* **Task goal**:
For the listing below, return the line containing "RT1: 1k (5V, NET6) -> 1k (NET4, NET6)", the line containing "IC8: OR CD4071", and all lines in between, exactly as written and nothing else.

* **Data extract**:
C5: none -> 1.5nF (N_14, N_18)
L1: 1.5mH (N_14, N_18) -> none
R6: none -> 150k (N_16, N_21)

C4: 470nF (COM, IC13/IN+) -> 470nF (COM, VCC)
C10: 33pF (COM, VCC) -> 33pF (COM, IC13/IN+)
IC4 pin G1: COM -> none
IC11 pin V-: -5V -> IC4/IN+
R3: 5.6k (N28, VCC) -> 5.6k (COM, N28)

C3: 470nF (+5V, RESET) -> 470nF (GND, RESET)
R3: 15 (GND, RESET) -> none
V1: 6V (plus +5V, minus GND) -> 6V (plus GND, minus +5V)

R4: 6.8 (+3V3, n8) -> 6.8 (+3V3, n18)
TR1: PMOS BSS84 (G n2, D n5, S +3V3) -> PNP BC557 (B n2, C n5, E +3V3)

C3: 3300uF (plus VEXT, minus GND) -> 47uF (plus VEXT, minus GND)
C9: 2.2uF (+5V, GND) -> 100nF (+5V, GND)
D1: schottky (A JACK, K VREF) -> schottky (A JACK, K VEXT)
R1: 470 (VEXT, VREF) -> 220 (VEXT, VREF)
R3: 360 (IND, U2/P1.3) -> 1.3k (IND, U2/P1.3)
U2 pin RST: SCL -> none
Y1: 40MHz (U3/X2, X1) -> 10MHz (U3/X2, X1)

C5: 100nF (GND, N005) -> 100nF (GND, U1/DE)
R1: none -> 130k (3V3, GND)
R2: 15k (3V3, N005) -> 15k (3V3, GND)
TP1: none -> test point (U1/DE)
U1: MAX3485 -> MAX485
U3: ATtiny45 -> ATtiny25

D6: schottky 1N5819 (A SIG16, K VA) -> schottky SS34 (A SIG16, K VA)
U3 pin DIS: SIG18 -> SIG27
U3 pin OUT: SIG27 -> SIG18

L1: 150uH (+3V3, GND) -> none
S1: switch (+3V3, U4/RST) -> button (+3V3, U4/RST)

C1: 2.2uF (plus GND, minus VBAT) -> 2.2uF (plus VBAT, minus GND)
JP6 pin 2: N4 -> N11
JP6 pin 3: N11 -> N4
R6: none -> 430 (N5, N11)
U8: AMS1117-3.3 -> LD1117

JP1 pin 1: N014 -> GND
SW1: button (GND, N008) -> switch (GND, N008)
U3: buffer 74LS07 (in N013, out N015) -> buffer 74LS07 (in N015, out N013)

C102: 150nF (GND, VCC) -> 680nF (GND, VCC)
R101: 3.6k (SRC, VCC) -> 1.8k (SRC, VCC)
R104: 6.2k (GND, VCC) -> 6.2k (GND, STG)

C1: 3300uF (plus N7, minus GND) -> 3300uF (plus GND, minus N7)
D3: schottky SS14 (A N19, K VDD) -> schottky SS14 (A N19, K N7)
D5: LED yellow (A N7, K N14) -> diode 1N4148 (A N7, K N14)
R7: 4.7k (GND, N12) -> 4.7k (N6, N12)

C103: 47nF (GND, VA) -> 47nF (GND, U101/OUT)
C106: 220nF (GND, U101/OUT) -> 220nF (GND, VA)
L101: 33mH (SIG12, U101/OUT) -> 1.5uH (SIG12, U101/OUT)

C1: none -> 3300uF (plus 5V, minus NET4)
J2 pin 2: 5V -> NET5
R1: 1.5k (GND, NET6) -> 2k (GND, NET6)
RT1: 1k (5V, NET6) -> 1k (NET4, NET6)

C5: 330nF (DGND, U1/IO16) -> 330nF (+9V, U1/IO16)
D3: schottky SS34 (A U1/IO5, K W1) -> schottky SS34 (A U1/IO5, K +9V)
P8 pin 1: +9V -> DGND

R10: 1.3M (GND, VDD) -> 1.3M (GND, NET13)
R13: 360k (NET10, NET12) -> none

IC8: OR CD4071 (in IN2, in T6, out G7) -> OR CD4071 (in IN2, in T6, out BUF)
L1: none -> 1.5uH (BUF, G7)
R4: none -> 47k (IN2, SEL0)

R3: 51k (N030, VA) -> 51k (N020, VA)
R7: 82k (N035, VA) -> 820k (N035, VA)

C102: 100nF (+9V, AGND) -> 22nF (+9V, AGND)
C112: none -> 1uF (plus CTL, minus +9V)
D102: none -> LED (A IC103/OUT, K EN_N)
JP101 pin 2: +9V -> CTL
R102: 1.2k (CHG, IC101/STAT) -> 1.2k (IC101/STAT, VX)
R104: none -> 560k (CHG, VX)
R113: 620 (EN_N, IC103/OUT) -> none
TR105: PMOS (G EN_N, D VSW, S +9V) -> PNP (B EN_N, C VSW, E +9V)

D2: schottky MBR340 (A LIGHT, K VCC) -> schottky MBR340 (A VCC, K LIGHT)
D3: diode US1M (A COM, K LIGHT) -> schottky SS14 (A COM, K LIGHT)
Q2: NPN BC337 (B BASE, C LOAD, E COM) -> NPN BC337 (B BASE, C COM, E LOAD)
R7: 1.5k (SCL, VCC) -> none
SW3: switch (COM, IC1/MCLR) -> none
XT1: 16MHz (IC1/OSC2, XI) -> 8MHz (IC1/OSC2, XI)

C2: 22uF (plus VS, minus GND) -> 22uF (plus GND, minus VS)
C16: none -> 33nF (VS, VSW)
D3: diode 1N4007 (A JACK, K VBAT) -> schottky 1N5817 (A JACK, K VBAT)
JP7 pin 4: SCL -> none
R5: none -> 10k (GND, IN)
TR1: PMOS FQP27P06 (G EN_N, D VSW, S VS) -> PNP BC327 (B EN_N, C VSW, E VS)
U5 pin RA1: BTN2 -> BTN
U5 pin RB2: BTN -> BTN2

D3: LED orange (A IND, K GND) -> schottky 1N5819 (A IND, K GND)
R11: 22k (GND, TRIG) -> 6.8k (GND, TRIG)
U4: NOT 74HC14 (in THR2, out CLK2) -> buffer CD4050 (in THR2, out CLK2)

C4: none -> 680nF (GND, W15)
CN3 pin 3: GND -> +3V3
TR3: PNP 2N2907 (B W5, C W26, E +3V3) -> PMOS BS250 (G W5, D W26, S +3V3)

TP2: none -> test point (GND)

* **Response to this exercise**:
RT1: 1k (5V, NET6) -> 1k (NET4, NET6)

C5: 330nF (DGND, U1/IO16) -> 330nF (+9V, U1/IO16)
D3: schottky SS34 (A U1/IO5, K W1) -> schottky SS34 (A U1/IO5, K +9V)
P8 pin 1: +9V -> DGND

R10: 1.3M (GND, VDD) -> 1.3M (GND, NET13)
R13: 360k (NET10, NET12) -> none

IC8: OR CD4071 (in IN2, in T6, out G7) -> OR CD4071 (in IN2, in T6, out BUF)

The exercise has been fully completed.